----- Data to use
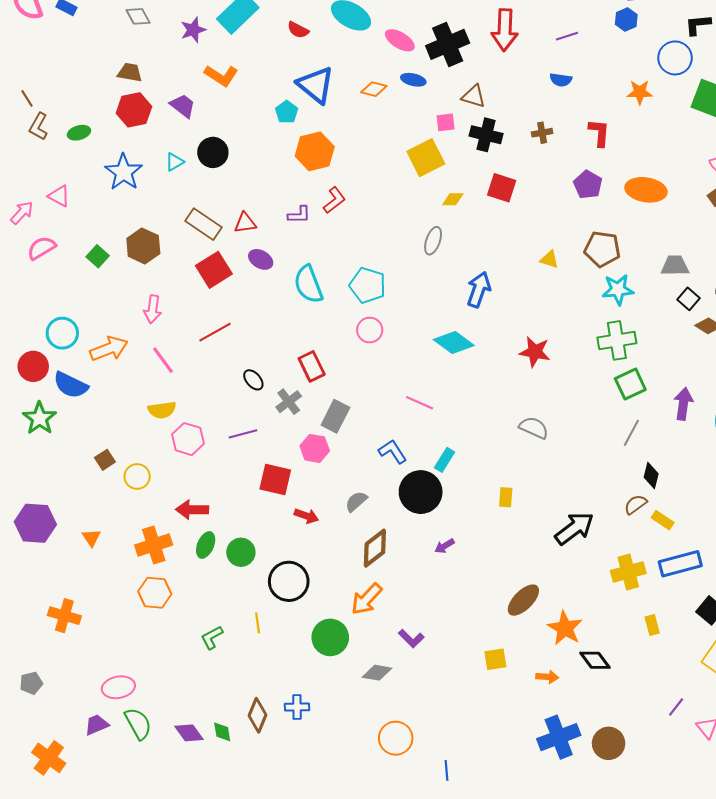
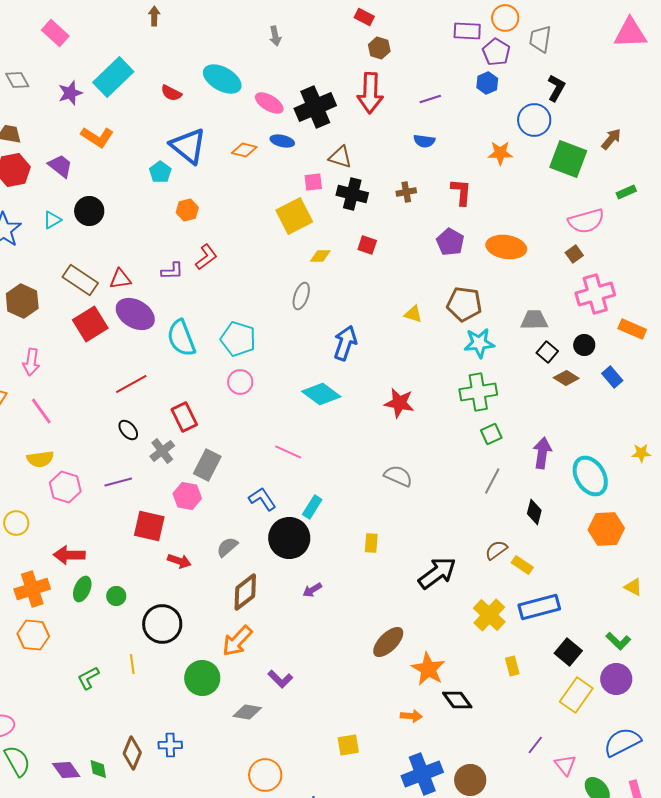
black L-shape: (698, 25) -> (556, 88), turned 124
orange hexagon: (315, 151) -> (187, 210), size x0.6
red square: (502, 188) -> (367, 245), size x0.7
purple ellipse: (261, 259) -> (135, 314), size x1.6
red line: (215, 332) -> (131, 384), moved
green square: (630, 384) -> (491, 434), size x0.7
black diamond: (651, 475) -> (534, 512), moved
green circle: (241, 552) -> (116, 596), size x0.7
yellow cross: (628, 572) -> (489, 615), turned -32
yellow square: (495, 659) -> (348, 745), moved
----------
----- Data to use
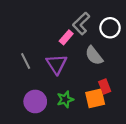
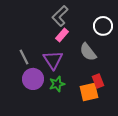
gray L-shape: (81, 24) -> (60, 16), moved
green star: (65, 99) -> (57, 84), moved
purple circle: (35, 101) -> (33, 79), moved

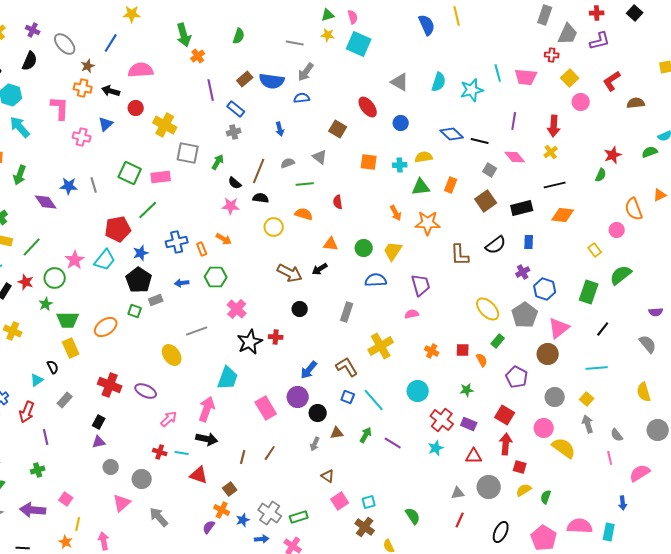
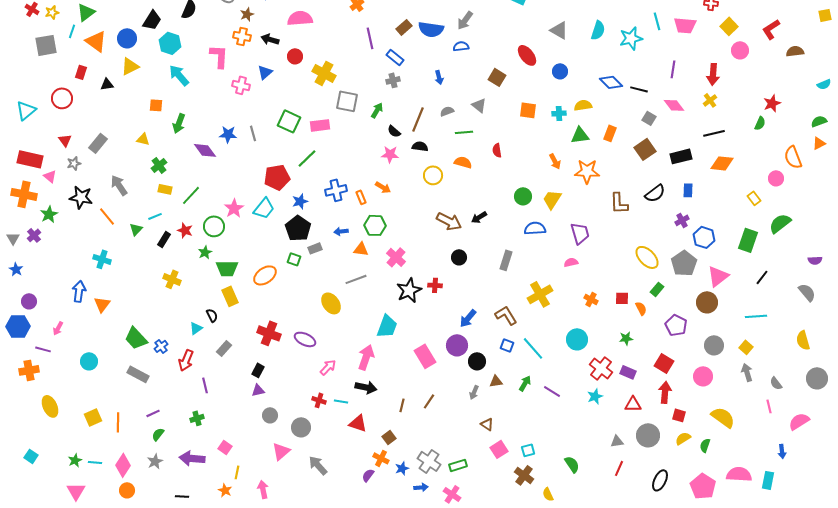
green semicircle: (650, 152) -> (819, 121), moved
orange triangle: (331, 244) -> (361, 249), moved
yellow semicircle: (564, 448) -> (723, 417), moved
----------
----- Data to use
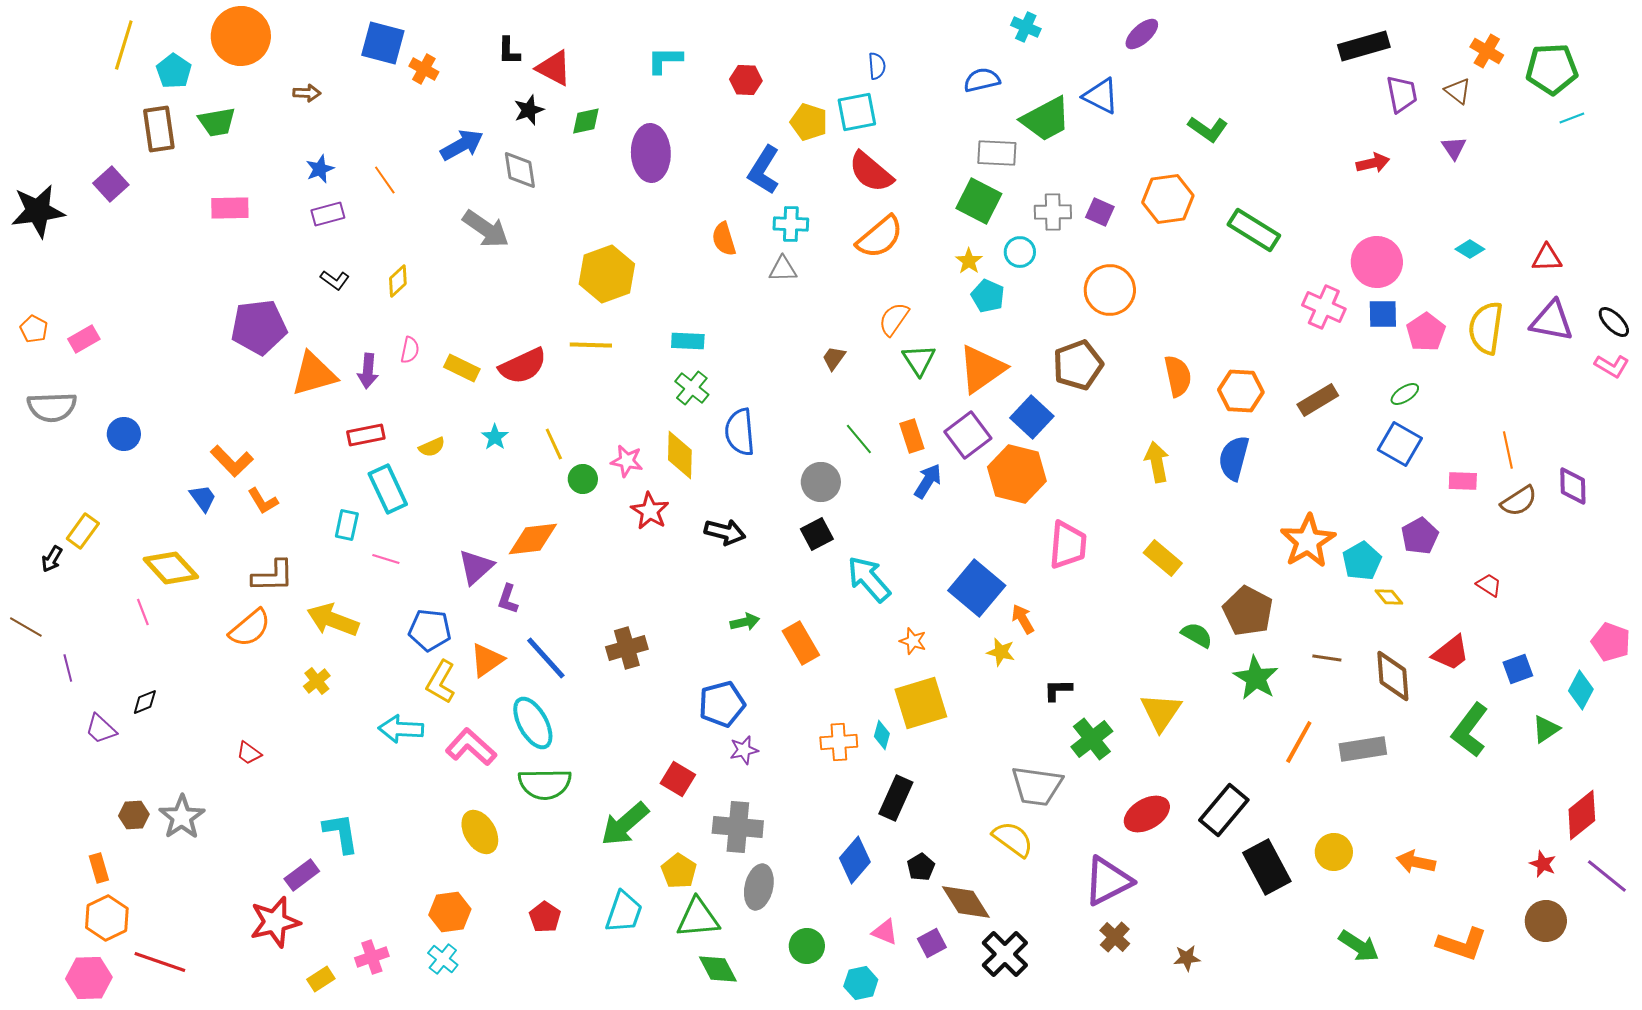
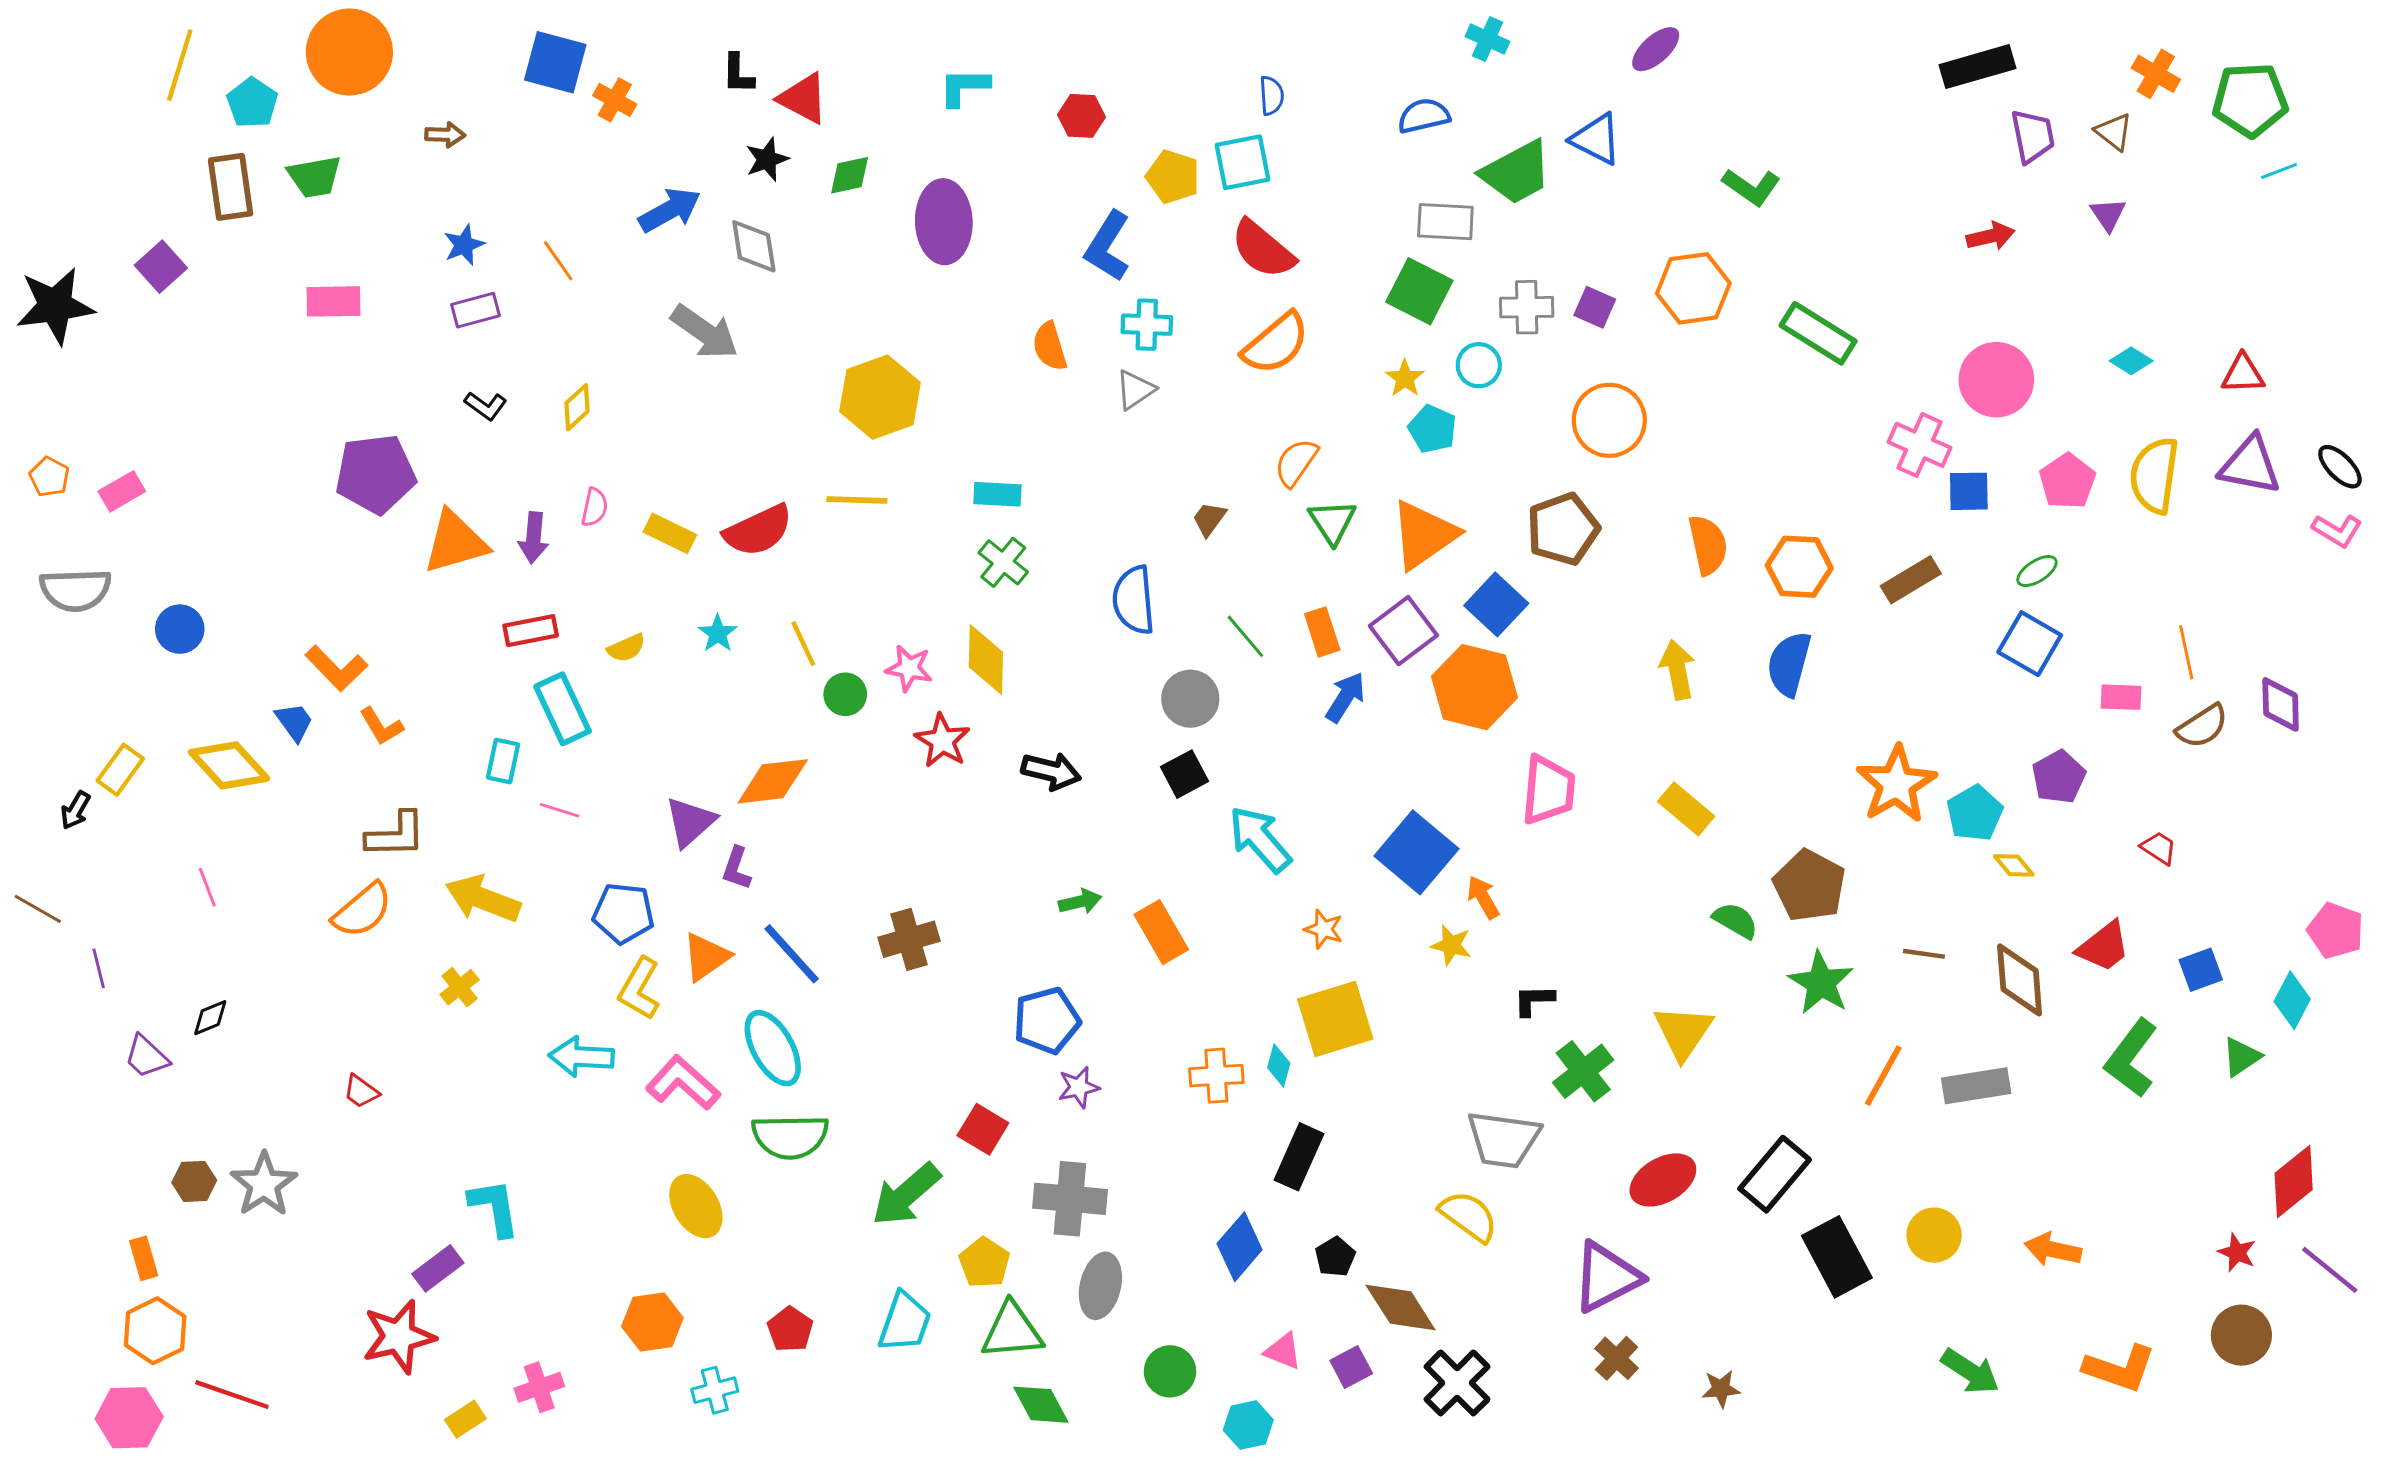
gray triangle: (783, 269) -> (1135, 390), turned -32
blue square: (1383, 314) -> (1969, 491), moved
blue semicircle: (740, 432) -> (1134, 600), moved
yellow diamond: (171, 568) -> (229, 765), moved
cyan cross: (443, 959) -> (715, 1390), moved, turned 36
----------
## Task to carry out
Your answer should consist of the lines from the line with "black L-shape: (698, 25)" to the line with "yellow square: (495, 659)" above, repeated exactly, both ends included.

## Task answer
black L-shape: (698, 25) -> (556, 88), turned 124
orange hexagon: (315, 151) -> (187, 210), size x0.6
red square: (502, 188) -> (367, 245), size x0.7
purple ellipse: (261, 259) -> (135, 314), size x1.6
red line: (215, 332) -> (131, 384), moved
green square: (630, 384) -> (491, 434), size x0.7
black diamond: (651, 475) -> (534, 512), moved
green circle: (241, 552) -> (116, 596), size x0.7
yellow cross: (628, 572) -> (489, 615), turned -32
yellow square: (495, 659) -> (348, 745), moved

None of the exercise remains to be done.